#### WRITTEN INSTRUCTION:
Change "September" to "Sept." in the records, beginning at the first line and stopping after the line that contains "Nargiz Süleymanova (443, 286)". Return only those lines, with everything else left as it is.

#### SUPPLIED DATA:
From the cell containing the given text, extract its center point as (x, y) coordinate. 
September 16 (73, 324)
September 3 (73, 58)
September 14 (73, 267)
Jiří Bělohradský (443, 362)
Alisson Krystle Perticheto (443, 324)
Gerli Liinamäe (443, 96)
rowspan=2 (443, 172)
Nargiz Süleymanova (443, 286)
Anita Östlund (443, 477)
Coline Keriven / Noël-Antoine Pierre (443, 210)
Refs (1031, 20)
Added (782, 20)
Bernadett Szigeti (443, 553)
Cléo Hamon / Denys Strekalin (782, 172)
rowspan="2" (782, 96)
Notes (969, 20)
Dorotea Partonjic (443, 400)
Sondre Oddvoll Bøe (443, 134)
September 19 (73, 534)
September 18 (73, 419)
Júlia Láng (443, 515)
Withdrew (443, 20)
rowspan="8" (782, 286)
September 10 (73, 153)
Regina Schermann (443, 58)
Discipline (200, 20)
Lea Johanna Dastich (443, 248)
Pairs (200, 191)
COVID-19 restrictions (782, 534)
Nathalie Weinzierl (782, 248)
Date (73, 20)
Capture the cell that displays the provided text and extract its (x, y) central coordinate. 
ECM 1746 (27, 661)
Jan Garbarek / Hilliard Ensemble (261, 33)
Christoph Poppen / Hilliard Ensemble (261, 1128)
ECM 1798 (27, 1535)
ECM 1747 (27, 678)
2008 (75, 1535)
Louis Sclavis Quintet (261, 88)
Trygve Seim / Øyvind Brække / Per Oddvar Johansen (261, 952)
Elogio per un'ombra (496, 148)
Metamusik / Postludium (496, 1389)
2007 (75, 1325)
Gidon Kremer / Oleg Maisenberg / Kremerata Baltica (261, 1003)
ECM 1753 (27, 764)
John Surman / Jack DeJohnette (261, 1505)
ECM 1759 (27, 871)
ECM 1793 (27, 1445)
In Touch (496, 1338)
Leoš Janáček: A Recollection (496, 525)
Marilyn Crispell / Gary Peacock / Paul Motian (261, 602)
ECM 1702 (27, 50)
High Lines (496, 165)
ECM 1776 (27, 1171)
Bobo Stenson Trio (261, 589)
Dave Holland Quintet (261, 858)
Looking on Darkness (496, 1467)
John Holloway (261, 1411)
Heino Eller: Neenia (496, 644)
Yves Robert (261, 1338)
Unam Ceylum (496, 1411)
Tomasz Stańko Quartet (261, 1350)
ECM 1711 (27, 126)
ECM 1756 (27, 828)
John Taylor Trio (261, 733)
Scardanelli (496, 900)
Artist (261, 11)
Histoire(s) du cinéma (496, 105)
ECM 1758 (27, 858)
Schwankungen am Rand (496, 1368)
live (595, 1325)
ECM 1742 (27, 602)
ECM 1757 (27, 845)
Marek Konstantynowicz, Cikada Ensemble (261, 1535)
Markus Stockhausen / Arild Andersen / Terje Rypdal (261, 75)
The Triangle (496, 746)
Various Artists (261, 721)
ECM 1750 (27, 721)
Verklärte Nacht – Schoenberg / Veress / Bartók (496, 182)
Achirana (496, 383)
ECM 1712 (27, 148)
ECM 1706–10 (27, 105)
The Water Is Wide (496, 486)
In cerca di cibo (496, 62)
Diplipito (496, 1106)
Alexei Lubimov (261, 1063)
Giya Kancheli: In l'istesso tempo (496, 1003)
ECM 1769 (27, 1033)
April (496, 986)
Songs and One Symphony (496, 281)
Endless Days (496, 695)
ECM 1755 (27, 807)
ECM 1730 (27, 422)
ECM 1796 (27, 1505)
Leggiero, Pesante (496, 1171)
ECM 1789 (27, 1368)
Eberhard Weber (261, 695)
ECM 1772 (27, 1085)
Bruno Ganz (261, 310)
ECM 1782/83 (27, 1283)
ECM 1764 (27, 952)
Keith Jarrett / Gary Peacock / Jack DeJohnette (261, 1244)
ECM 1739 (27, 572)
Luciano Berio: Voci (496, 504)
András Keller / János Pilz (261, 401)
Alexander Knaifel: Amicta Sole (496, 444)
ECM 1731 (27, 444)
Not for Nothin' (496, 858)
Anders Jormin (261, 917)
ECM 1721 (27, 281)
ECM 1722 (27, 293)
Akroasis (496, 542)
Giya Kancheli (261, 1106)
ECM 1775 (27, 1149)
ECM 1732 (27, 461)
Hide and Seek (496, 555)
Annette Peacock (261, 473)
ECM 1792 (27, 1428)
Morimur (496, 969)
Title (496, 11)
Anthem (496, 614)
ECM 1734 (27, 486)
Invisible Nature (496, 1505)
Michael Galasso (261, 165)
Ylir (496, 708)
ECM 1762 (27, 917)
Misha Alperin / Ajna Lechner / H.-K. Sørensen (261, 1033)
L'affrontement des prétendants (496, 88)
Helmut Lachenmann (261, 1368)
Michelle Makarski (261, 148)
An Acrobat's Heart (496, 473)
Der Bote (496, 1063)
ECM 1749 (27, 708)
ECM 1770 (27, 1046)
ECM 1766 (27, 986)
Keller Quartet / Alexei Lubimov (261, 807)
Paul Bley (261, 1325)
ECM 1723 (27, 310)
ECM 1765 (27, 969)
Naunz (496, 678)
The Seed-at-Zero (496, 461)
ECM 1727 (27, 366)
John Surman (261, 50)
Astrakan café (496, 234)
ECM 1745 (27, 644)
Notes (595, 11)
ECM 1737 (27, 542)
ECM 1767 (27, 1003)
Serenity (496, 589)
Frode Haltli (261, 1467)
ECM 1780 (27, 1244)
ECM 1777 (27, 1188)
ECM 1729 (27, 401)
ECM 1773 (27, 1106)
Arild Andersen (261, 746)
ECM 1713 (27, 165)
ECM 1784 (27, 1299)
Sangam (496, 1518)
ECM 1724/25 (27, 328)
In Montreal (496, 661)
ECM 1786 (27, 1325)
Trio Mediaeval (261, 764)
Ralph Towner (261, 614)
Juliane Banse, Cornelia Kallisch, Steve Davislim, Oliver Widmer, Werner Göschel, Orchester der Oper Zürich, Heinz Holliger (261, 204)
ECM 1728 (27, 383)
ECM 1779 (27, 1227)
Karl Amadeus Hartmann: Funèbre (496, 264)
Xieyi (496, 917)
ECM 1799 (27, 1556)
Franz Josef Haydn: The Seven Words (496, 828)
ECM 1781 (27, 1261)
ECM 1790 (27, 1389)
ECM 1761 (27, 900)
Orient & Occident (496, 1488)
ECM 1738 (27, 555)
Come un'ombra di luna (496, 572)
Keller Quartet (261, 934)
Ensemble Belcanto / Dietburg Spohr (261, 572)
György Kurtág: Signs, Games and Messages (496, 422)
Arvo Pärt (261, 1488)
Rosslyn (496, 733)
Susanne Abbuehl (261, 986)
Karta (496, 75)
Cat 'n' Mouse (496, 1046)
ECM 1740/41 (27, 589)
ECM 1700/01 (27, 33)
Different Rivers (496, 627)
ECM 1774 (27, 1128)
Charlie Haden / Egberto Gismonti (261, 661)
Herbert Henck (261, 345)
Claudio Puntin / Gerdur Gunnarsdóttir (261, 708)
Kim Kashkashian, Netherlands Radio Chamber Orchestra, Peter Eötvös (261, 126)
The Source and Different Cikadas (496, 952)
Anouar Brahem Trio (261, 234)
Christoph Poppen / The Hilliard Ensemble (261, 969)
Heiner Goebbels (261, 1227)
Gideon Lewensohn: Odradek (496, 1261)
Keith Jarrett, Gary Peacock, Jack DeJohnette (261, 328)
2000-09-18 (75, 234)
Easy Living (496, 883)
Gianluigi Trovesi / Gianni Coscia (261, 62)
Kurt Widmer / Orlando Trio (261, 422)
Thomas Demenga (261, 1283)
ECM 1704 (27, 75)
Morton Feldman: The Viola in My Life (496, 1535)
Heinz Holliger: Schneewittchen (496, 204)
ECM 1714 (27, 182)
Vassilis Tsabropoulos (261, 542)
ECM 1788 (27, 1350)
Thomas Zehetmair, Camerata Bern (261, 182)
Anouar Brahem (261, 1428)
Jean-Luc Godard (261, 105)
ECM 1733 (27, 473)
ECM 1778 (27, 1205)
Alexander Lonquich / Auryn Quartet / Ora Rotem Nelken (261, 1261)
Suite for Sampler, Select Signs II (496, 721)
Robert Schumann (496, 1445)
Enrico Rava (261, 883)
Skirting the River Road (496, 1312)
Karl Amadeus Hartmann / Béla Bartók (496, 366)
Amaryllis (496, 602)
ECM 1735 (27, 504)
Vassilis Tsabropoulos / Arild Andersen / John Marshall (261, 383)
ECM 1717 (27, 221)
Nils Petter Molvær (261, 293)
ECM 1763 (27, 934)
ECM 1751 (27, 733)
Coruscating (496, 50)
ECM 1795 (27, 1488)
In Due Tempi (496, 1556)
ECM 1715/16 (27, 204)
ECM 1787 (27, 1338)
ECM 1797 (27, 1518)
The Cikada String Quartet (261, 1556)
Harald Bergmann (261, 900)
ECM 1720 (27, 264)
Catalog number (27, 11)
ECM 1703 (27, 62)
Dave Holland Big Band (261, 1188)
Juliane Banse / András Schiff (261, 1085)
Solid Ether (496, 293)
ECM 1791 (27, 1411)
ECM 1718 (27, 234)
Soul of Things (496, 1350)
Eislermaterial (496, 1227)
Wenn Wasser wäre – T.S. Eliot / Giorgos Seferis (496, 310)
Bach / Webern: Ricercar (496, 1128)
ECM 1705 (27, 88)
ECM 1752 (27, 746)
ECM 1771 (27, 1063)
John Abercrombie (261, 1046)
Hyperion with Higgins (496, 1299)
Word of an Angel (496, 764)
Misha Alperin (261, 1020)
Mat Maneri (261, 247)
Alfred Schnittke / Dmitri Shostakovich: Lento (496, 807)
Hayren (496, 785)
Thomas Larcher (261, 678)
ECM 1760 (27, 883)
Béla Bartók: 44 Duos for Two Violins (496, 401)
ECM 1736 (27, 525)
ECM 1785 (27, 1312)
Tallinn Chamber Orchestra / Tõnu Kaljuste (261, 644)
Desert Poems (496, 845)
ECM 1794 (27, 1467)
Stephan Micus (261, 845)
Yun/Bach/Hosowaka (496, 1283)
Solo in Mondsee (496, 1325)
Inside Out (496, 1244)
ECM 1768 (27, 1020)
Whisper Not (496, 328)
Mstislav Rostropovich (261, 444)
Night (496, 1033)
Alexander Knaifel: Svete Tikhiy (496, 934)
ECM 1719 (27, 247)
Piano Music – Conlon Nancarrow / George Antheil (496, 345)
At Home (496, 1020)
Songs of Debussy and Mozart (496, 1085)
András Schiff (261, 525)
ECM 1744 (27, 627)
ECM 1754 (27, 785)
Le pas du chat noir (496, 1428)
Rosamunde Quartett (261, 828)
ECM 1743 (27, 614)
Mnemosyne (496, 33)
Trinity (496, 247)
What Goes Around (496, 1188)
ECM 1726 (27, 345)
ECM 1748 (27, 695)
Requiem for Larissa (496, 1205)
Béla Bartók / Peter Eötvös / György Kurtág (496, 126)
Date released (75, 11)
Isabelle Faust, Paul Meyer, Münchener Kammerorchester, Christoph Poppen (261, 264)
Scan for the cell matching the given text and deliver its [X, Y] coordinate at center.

#### TASK SOLUTION:
From the cell containing the given text, extract its center point as (x, y) coordinate. 
Sept. 16 (73, 324)
Sept. 3 (73, 58)
Sept. 14 (73, 267)
Jiří Bělohradský (443, 362)
Alisson Krystle Perticheto (443, 324)
Gerli Liinamäe (443, 96)
rowspan=2 (443, 172)
Nargiz Süleymanova (443, 286)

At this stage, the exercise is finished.